— start —

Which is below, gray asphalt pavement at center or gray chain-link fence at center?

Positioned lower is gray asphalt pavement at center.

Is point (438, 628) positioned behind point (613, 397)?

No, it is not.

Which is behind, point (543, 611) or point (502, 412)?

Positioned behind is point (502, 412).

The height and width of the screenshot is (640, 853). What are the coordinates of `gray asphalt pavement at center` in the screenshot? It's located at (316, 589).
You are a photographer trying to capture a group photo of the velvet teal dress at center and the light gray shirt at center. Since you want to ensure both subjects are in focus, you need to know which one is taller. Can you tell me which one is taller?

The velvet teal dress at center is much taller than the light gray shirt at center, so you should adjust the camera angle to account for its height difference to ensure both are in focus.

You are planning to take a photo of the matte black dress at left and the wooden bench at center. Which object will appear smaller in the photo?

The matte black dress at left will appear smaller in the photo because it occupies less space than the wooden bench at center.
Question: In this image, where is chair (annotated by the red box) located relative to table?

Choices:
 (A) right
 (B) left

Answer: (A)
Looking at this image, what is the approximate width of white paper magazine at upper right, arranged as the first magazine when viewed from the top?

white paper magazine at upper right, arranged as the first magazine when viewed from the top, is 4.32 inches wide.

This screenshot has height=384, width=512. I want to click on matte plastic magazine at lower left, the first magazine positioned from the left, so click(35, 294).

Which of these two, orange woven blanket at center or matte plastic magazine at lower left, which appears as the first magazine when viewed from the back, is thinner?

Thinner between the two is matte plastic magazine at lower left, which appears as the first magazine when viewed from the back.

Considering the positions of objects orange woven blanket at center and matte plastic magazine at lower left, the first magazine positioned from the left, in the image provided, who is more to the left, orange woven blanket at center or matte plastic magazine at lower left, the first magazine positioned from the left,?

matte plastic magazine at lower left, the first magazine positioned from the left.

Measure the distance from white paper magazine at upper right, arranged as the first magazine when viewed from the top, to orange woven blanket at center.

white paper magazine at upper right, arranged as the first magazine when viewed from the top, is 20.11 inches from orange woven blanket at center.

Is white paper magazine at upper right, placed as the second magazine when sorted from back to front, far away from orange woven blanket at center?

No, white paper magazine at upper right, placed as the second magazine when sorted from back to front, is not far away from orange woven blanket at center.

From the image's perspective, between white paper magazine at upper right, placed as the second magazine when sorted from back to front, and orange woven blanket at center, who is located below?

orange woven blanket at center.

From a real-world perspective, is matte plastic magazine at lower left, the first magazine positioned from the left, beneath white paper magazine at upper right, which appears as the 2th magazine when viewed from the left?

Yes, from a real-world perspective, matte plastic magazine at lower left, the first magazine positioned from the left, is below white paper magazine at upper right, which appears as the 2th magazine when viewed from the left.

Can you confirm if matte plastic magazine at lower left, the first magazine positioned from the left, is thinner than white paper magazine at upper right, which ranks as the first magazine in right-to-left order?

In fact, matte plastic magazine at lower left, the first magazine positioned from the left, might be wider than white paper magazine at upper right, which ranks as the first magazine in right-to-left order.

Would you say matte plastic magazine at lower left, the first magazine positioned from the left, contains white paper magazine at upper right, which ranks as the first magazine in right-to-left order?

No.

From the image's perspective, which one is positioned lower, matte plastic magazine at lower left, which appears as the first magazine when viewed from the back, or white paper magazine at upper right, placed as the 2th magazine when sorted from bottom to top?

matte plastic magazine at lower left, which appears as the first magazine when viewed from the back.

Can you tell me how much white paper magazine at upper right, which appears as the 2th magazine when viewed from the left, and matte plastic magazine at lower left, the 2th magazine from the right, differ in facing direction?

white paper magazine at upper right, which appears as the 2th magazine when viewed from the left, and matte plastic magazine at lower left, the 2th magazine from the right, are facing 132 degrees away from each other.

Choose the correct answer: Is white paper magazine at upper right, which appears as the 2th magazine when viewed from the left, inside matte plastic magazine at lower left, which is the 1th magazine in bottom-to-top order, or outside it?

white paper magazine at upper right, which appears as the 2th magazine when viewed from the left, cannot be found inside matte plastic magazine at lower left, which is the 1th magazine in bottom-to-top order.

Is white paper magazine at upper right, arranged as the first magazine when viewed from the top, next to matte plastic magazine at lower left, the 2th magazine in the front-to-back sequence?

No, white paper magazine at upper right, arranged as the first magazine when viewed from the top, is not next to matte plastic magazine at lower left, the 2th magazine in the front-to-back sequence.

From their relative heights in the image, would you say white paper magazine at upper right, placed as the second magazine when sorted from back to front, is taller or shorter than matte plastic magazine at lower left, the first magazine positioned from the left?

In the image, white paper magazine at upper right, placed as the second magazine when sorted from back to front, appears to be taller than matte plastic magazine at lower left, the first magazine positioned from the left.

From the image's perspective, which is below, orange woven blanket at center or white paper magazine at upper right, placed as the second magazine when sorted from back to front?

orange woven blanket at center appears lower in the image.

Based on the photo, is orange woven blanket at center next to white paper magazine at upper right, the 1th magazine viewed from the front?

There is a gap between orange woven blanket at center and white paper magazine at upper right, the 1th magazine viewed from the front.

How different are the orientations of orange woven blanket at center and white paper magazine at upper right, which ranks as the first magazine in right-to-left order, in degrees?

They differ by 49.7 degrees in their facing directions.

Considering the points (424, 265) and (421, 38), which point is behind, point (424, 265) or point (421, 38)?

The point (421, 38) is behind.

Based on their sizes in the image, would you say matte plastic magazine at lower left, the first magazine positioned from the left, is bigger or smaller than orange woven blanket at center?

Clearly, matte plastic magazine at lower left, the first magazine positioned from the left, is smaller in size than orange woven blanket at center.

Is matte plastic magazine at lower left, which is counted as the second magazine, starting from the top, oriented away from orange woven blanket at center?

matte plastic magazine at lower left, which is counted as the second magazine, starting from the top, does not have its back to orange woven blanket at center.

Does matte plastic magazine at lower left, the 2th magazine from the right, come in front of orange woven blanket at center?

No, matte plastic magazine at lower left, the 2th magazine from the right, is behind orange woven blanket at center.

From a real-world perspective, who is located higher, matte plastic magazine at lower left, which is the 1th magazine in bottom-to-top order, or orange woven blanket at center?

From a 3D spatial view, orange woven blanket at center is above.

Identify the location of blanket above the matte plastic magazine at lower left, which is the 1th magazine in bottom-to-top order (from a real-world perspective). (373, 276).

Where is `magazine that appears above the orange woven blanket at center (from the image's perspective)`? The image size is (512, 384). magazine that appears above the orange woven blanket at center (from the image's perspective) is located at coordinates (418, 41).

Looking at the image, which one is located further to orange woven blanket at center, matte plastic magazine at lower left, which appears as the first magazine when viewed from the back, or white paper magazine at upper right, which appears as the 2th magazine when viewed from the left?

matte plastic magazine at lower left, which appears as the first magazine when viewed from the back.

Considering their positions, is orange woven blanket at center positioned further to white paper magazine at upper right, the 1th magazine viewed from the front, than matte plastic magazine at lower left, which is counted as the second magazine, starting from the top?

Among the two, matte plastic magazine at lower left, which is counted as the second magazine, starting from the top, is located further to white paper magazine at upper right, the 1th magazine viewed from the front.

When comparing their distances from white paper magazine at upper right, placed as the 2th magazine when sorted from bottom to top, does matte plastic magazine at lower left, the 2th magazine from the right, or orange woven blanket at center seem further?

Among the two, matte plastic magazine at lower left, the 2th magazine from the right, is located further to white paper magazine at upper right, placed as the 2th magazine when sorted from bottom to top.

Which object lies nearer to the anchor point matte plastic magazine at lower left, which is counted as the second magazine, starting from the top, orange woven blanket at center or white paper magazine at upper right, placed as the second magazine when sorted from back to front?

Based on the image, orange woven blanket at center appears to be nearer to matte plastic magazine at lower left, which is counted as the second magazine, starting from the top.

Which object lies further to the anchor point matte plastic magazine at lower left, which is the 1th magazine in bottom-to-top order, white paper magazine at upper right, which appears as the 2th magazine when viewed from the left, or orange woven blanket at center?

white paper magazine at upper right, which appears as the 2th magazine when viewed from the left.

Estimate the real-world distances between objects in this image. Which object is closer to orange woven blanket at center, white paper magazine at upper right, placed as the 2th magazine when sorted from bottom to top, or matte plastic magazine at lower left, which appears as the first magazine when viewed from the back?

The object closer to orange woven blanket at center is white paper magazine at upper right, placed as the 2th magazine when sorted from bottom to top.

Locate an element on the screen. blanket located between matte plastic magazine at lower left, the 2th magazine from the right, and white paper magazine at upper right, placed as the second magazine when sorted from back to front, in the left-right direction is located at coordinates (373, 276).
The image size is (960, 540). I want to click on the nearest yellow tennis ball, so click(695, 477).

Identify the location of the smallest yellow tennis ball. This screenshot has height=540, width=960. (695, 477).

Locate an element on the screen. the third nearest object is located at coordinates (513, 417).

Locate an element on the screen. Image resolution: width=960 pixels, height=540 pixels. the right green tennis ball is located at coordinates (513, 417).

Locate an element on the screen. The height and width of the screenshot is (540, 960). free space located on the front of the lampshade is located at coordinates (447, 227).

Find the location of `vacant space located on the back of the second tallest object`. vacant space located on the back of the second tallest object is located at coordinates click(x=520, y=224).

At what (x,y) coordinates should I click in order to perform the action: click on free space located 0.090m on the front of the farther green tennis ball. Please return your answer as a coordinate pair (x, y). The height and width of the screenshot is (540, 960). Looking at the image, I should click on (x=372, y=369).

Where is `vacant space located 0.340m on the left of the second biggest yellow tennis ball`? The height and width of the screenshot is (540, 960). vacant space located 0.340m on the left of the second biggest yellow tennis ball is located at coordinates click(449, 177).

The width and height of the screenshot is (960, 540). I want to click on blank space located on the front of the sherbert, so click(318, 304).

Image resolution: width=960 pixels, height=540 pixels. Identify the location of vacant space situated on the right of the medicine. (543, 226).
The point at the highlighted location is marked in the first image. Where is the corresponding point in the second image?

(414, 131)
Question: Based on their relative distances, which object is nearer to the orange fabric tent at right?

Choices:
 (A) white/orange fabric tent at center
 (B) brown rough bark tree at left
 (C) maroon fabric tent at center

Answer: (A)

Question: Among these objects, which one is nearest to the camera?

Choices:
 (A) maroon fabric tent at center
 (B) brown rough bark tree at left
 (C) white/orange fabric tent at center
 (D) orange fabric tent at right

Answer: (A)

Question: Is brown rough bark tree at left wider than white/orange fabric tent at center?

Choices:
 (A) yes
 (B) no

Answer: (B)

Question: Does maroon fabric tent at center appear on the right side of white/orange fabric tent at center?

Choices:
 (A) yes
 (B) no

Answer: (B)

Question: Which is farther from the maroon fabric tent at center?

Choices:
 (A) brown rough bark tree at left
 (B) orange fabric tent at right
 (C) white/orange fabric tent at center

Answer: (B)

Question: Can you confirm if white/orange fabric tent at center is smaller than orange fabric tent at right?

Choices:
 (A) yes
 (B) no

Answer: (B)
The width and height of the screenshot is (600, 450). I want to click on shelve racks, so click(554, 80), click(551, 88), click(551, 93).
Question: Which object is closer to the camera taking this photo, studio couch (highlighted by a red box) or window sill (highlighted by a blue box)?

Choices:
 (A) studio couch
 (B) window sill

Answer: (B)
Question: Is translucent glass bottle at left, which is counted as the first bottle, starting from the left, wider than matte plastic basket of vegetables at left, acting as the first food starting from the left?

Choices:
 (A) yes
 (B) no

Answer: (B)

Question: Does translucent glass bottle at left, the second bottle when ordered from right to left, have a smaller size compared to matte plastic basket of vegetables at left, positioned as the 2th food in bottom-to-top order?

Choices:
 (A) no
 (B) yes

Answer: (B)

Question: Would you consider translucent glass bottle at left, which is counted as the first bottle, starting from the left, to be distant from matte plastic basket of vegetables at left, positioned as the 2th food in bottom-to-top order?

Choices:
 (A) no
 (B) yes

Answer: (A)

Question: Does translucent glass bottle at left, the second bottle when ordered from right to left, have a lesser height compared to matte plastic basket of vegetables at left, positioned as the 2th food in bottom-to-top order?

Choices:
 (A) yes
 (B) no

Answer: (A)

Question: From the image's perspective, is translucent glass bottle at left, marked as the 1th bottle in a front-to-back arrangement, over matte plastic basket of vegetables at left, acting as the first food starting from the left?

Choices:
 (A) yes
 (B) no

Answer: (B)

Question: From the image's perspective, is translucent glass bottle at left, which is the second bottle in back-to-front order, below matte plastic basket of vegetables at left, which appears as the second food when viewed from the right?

— end —

■ Written request:
Could you output everything from the start of the entries down to the line containing "You are a photographer", inclusive, reproducing each line character for character?

■ Answer to the exercise:
Which is below, gray asphalt pavement at center or gray chain-link fence at center?

Positioned lower is gray asphalt pavement at center.

Is point (438, 628) positioned behind point (613, 397)?

No, it is not.

Which is behind, point (543, 611) or point (502, 412)?

Positioned behind is point (502, 412).

The height and width of the screenshot is (640, 853). What are the coordinates of `gray asphalt pavement at center` in the screenshot? It's located at (316, 589).
You are a photographer trying to capture a group photo of the velvet teal dress at center and the light gray shirt at center. Since you want to ensure both subjects are in focus, you need to know which one is taller. Can you tell me which one is taller?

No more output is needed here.